> [Data excerpts]
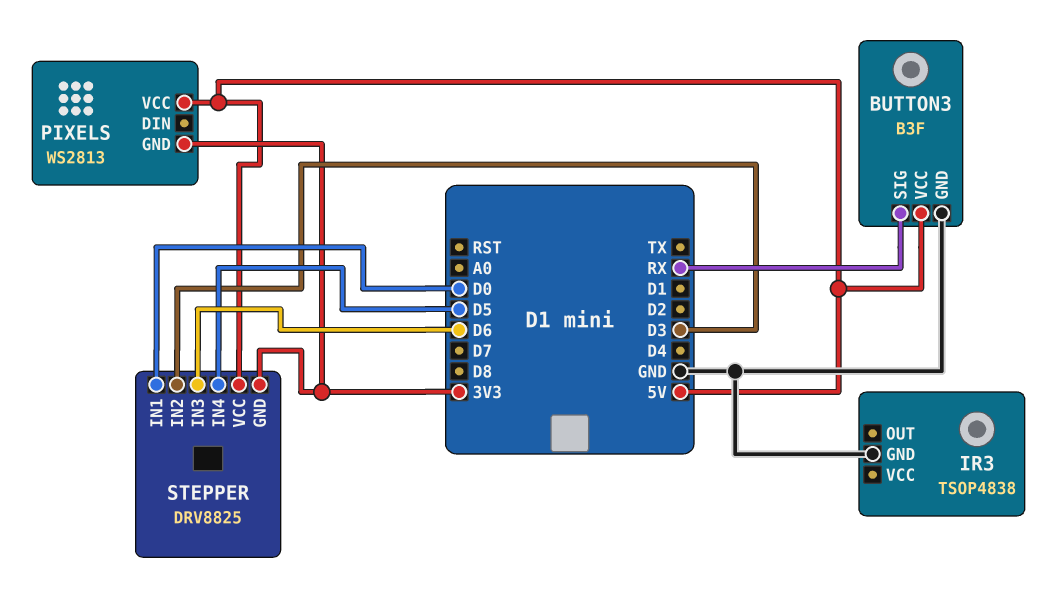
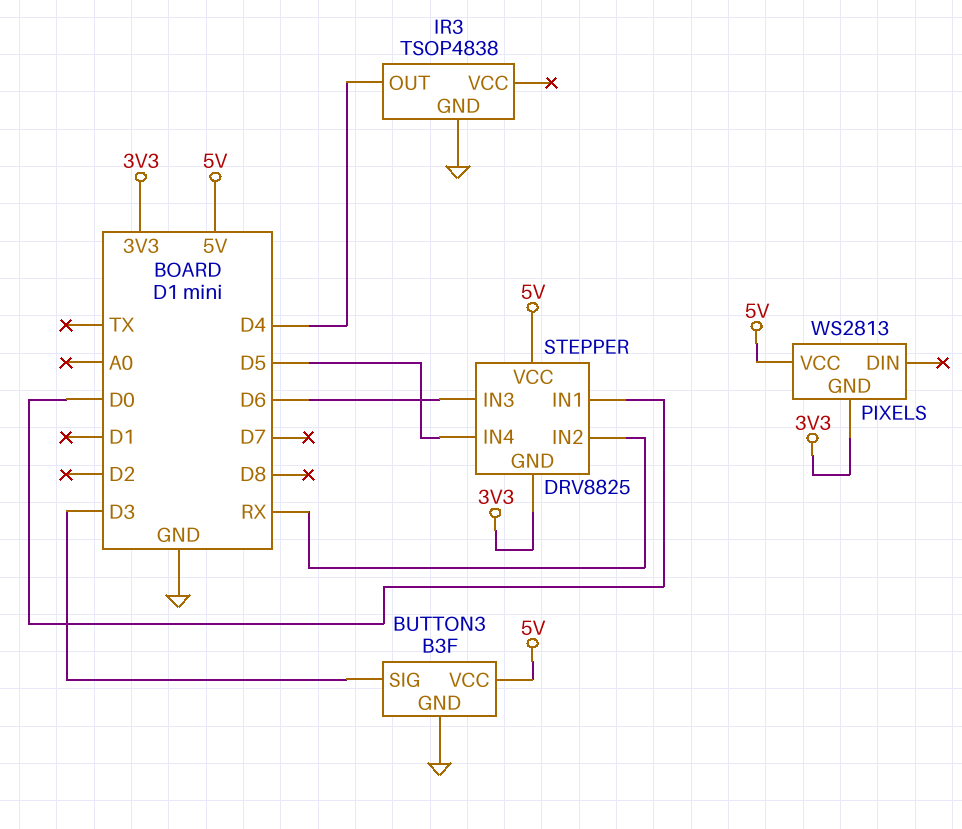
BUTTON3 pin SIG: RX -> D3
IR3 pin OUT: none -> D4
STEPPER pin IN2: D3 -> RX

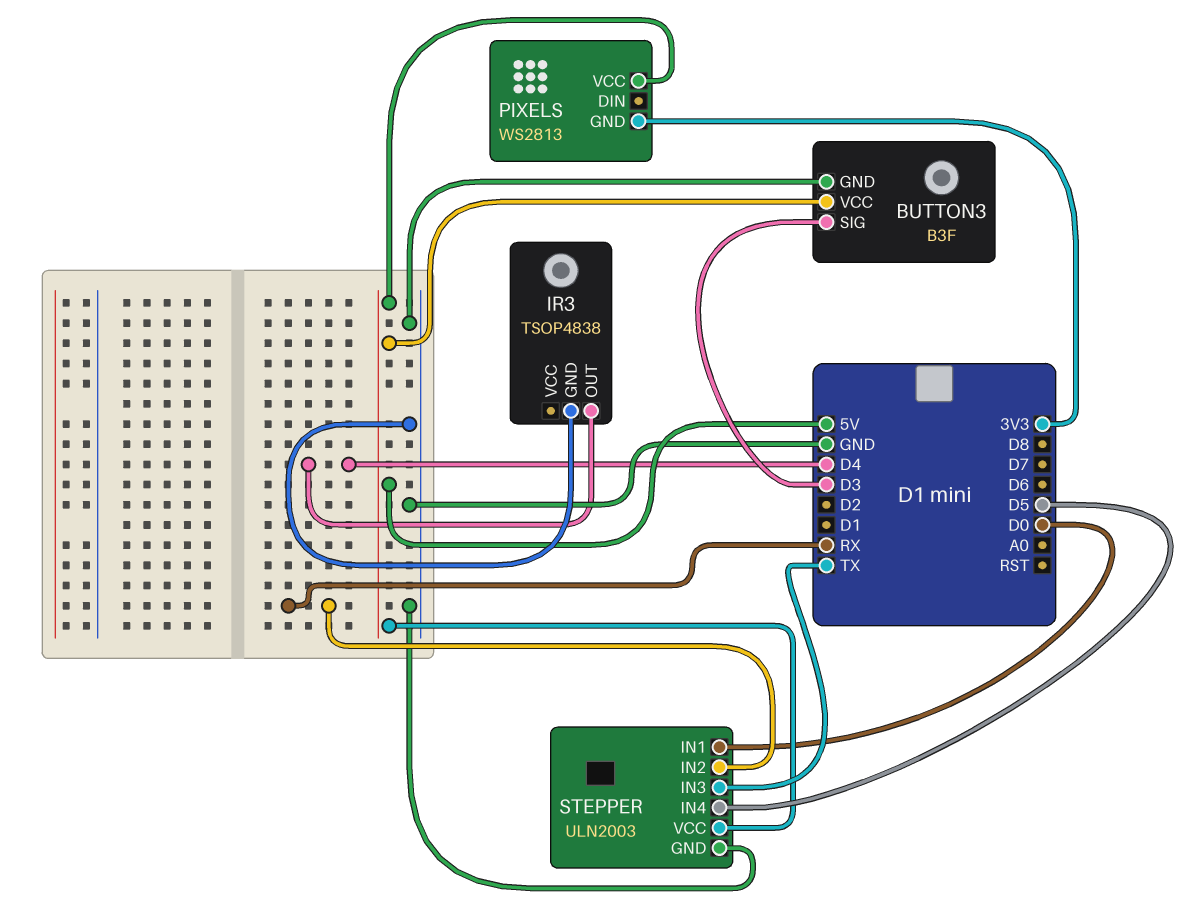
STEPPER: DRV8825 -> ULN2003
STEPPER pin GND: 3V3 -> GND
STEPPER pin IN3: D6 -> TX

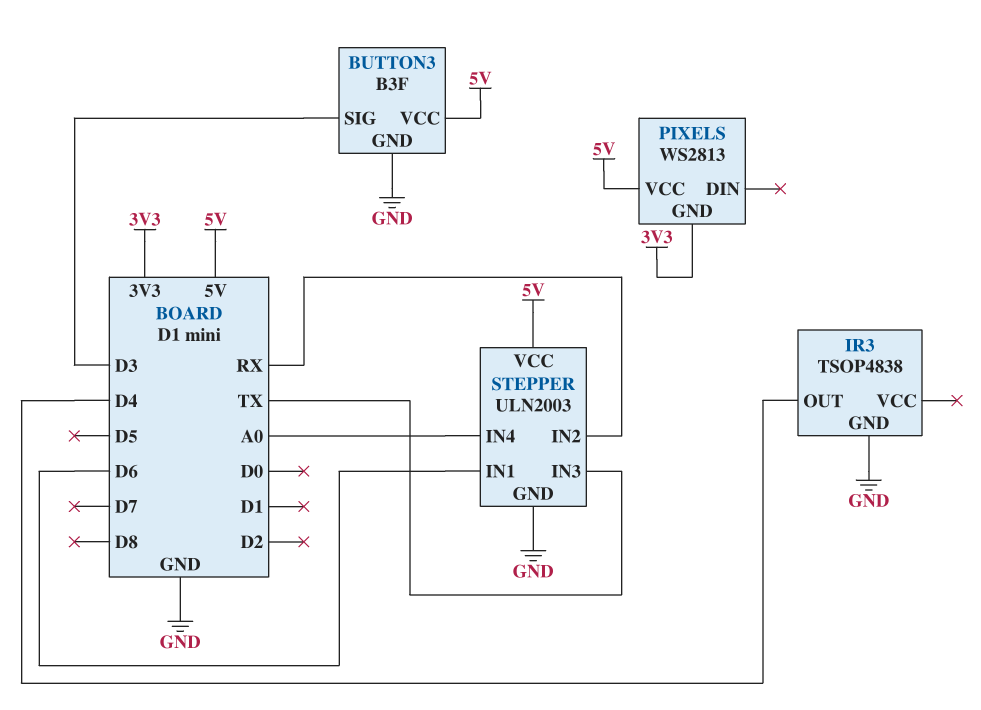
STEPPER pin IN1: D0 -> D6
STEPPER pin IN4: D5 -> A0

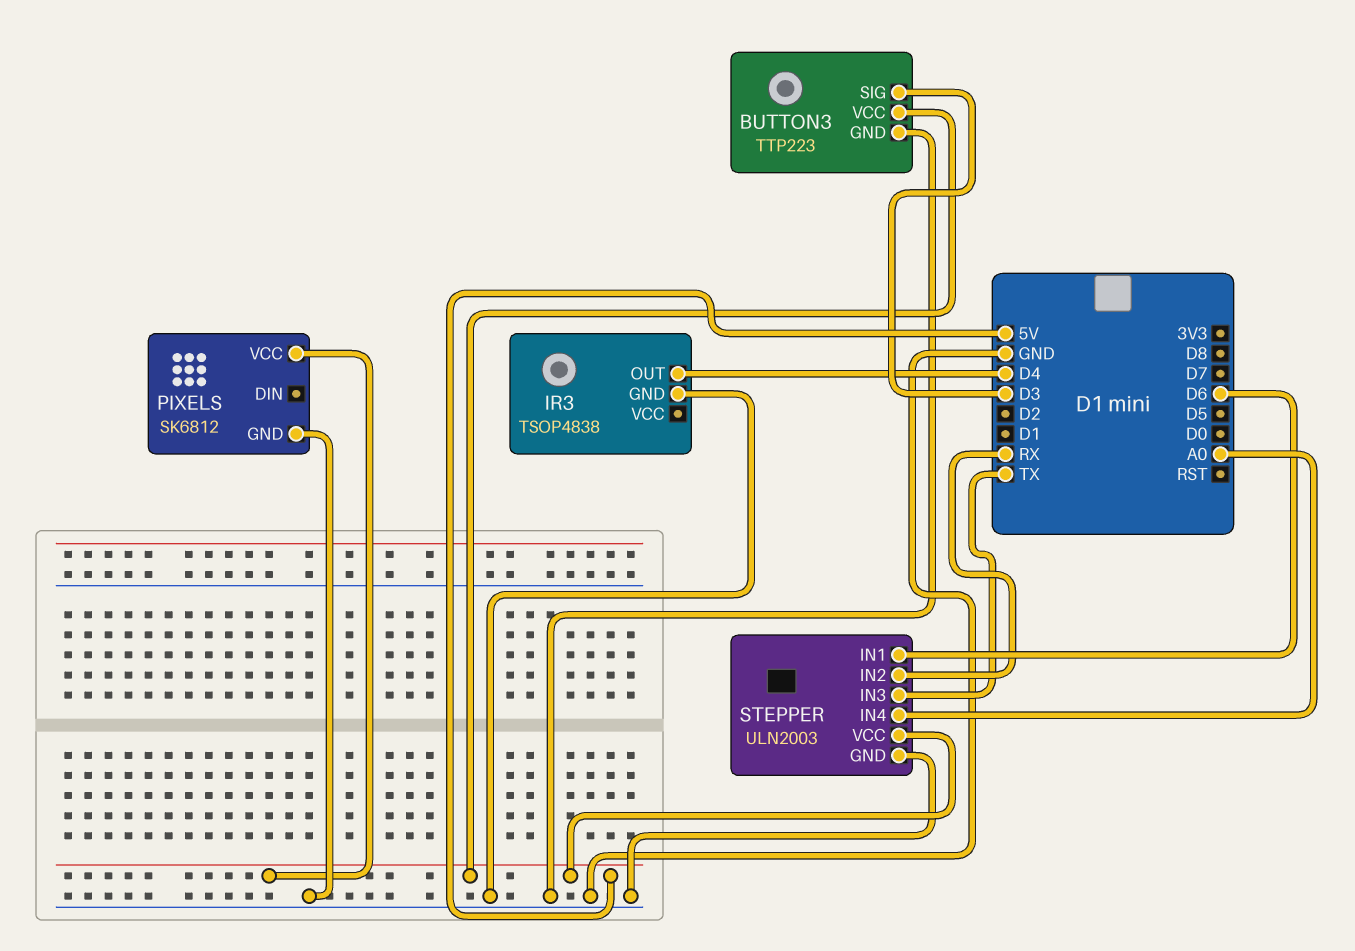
BUTTON3: B3F -> TTP223
PIXELS: WS2813 -> SK6812
PIXELS pin GND: 3V3 -> GND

> [What you have to do]
Your reply should consist of one number: how many lines in the entries contain the string "STEPPER".

> [Answer below]
6